EXERCISE GOAL
The lines below are to be quoted exactly, from the first through the one that contains "green car: 2 -> 1".

---------- SOURCE MATERIAL

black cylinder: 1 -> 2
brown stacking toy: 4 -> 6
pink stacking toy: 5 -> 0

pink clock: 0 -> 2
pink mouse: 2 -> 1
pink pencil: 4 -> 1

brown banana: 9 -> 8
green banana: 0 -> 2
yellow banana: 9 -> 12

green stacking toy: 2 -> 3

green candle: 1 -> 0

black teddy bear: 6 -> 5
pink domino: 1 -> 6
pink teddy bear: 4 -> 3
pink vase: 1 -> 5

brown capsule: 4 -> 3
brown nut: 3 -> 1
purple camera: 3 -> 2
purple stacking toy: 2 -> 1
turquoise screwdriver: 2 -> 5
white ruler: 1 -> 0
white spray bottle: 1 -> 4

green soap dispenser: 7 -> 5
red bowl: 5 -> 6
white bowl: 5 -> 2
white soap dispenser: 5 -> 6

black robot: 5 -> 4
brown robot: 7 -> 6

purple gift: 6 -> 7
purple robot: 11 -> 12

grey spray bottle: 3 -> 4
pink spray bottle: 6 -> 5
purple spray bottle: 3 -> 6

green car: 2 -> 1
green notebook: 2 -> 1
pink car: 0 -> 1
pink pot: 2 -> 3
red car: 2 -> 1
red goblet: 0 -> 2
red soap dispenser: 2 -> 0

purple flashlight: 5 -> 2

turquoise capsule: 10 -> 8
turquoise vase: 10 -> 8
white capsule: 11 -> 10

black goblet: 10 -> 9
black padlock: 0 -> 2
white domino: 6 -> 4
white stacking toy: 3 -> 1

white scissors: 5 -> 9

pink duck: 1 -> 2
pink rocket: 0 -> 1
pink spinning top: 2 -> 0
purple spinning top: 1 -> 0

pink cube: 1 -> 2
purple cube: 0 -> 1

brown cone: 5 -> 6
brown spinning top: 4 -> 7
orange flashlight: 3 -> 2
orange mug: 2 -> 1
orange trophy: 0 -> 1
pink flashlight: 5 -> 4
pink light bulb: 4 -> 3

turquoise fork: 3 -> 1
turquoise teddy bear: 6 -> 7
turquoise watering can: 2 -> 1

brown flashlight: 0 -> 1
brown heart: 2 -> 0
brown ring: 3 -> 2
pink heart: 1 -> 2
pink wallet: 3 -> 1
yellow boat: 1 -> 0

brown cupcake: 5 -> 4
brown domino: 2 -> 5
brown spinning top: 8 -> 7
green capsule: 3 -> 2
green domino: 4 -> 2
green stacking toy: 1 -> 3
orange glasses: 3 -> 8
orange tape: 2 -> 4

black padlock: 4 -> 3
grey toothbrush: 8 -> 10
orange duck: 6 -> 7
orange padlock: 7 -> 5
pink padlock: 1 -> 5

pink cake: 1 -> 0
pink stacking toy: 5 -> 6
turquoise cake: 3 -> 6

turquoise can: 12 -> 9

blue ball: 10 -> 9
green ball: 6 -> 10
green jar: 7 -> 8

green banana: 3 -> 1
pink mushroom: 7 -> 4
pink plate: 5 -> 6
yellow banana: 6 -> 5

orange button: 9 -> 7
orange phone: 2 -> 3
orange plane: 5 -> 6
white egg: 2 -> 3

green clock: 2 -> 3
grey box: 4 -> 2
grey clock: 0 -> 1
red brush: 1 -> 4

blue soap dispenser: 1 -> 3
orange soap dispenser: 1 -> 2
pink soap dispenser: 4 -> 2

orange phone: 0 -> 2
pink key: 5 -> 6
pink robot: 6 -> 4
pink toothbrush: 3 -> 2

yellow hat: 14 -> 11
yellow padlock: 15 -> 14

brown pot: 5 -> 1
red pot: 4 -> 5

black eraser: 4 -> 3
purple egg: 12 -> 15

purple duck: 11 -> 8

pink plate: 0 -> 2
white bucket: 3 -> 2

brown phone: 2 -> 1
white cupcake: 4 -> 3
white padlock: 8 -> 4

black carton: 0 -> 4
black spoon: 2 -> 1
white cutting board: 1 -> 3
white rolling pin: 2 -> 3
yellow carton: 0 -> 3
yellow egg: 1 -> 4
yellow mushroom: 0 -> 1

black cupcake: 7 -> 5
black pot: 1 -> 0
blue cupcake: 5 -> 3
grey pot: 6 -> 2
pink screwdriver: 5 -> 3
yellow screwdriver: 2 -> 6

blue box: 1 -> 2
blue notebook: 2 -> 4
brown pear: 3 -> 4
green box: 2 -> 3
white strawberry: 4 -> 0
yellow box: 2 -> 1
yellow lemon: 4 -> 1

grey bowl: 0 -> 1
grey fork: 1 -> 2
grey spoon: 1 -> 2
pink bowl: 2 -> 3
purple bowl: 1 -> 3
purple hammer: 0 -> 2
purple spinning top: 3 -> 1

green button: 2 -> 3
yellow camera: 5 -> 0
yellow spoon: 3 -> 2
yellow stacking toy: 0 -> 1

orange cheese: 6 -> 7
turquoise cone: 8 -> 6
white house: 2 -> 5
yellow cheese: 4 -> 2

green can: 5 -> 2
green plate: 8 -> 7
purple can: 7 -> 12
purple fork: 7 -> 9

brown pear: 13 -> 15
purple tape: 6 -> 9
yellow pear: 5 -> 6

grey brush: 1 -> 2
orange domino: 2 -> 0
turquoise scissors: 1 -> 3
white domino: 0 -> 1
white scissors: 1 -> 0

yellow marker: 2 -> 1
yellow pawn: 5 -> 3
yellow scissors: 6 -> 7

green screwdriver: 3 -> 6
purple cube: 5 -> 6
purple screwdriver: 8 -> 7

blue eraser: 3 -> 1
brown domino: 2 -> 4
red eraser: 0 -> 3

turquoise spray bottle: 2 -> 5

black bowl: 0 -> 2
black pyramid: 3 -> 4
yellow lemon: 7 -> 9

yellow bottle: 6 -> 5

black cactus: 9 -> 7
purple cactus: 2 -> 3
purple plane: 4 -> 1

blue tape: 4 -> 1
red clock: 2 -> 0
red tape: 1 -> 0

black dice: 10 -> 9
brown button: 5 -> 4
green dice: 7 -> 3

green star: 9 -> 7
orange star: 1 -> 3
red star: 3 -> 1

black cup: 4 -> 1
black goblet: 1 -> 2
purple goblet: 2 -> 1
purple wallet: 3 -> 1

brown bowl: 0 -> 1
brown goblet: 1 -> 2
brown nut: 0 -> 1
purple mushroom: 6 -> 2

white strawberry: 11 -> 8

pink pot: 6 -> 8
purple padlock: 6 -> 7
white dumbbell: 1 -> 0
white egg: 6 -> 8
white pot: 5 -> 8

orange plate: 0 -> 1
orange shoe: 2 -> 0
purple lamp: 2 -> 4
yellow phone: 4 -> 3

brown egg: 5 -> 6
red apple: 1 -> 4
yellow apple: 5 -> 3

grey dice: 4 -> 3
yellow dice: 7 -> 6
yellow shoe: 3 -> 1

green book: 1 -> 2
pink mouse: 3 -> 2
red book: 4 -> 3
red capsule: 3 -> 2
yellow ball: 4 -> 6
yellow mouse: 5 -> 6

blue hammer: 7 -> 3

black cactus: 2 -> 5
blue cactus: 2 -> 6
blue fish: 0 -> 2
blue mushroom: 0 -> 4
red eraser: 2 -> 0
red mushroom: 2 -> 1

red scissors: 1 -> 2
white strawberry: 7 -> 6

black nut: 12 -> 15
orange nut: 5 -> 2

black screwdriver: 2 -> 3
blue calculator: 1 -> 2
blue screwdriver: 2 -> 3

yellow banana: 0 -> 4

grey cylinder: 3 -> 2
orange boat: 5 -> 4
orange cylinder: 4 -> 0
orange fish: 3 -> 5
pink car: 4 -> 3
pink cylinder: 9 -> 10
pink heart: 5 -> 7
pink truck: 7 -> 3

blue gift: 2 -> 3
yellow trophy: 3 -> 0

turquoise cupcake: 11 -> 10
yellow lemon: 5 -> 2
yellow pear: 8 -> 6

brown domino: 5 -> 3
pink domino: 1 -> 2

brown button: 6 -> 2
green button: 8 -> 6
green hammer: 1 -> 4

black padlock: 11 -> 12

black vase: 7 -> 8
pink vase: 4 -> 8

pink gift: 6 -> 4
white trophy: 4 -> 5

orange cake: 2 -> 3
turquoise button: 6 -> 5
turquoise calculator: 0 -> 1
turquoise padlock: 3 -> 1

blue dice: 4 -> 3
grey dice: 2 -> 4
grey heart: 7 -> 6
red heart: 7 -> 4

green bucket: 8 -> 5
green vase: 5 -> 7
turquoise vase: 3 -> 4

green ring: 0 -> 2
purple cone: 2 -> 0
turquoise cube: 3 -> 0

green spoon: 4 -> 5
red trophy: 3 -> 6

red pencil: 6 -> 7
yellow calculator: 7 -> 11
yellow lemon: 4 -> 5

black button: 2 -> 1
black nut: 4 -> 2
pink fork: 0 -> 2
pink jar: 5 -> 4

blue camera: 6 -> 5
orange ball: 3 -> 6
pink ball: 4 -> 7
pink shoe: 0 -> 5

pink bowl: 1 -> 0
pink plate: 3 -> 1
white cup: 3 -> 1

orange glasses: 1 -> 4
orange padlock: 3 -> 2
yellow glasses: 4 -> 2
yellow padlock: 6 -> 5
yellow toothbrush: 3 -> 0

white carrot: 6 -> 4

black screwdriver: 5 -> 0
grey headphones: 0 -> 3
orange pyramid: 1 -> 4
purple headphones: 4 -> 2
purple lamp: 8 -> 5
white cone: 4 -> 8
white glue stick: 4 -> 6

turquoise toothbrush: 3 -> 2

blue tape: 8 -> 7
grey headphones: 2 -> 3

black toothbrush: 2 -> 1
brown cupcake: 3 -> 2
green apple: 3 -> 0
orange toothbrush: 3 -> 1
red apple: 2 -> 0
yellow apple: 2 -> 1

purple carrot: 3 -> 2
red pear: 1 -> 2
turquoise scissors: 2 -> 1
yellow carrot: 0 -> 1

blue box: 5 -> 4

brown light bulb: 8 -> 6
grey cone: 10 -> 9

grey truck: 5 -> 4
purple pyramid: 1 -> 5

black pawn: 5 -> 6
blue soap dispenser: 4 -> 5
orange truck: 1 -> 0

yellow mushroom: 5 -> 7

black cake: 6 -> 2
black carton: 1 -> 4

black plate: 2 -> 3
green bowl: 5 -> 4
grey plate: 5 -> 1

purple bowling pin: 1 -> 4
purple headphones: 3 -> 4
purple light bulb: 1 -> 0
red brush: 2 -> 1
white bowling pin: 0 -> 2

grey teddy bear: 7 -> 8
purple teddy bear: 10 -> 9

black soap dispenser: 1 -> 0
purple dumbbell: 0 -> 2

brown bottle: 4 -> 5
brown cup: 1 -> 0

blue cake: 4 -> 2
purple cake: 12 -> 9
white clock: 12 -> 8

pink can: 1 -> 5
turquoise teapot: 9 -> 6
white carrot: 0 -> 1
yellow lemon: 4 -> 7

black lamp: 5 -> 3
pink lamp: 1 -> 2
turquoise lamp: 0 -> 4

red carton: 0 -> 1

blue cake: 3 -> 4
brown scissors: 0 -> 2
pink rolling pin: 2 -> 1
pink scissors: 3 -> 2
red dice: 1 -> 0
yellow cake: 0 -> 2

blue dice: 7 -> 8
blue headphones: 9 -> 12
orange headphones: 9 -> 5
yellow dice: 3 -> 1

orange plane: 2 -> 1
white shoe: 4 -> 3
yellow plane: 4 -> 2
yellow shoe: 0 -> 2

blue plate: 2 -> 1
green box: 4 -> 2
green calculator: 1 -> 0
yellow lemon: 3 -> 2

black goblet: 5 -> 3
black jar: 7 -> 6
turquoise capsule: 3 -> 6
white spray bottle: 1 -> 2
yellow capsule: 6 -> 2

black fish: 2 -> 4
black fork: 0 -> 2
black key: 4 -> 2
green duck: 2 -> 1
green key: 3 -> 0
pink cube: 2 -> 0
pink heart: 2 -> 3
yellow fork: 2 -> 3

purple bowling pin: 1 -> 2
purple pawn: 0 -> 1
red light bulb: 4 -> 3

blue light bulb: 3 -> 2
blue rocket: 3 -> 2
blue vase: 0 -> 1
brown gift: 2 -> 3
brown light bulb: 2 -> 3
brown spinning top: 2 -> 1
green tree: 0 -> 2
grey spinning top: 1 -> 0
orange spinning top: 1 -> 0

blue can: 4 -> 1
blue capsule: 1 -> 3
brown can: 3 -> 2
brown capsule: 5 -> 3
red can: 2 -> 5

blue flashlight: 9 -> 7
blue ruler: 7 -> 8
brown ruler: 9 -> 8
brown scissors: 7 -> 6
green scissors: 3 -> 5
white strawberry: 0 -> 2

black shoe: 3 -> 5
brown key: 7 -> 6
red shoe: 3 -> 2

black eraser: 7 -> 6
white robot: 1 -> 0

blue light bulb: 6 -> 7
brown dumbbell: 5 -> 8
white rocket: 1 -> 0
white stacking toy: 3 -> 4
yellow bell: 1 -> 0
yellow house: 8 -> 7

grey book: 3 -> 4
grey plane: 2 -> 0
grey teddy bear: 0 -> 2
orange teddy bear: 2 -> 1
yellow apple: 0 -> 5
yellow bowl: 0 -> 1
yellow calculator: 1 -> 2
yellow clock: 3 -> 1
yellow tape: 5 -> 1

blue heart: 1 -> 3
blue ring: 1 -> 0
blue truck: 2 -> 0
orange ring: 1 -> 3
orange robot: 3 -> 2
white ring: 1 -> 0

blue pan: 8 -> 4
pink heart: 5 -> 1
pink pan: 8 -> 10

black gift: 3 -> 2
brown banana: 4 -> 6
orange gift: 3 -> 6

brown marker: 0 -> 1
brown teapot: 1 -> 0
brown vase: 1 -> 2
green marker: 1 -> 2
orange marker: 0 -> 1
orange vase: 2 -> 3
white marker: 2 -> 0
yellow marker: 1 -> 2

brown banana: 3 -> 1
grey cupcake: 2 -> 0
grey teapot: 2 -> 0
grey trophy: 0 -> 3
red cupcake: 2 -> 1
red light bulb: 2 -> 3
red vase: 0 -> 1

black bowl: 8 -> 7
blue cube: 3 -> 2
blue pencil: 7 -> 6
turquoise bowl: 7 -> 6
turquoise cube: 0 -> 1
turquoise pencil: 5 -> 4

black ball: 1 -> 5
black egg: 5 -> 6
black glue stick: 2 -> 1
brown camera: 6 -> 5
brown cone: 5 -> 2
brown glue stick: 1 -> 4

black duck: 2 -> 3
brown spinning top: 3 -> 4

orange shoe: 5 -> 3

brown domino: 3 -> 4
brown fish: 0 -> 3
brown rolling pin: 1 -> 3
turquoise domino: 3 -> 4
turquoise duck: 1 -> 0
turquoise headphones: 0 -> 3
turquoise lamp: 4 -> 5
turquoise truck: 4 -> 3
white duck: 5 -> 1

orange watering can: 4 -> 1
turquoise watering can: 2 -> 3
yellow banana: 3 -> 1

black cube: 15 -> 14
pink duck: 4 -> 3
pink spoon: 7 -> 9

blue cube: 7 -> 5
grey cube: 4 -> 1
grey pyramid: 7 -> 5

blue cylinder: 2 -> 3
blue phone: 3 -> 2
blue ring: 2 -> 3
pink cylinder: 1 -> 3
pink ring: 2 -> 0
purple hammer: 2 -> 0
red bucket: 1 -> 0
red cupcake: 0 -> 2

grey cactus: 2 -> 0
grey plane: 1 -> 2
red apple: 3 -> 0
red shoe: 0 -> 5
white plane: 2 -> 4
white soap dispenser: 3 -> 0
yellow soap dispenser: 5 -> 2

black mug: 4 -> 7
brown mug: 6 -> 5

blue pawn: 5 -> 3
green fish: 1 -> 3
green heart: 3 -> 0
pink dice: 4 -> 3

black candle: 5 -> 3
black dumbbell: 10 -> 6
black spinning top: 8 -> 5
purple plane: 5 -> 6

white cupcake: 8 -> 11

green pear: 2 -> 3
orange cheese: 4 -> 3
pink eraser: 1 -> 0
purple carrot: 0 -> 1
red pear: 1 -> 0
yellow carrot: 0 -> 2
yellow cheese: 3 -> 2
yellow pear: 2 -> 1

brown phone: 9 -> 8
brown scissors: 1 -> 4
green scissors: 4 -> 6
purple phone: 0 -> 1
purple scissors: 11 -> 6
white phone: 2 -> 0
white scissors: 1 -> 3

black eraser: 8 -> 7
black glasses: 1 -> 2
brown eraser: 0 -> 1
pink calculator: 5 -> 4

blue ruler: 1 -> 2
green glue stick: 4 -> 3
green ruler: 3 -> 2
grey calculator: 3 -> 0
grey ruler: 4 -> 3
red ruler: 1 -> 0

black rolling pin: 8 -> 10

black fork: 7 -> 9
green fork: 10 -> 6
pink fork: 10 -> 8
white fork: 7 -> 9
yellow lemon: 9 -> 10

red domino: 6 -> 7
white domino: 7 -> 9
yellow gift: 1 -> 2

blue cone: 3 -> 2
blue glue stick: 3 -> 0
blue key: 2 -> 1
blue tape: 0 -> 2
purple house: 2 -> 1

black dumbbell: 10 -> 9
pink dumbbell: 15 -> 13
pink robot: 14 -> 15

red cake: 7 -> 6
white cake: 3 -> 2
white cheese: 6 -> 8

--------------------

FINAL ANSWER
black cylinder: 1 -> 2
brown stacking toy: 4 -> 6
pink stacking toy: 5 -> 0

pink clock: 0 -> 2
pink mouse: 2 -> 1
pink pencil: 4 -> 1

brown banana: 9 -> 8
green banana: 0 -> 2
yellow banana: 9 -> 12

green stacking toy: 2 -> 3

green candle: 1 -> 0

black teddy bear: 6 -> 5
pink domino: 1 -> 6
pink teddy bear: 4 -> 3
pink vase: 1 -> 5

brown capsule: 4 -> 3
brown nut: 3 -> 1
purple camera: 3 -> 2
purple stacking toy: 2 -> 1
turquoise screwdriver: 2 -> 5
white ruler: 1 -> 0
white spray bottle: 1 -> 4

green soap dispenser: 7 -> 5
red bowl: 5 -> 6
white bowl: 5 -> 2
white soap dispenser: 5 -> 6

black robot: 5 -> 4
brown robot: 7 -> 6

purple gift: 6 -> 7
purple robot: 11 -> 12

grey spray bottle: 3 -> 4
pink spray bottle: 6 -> 5
purple spray bottle: 3 -> 6

green car: 2 -> 1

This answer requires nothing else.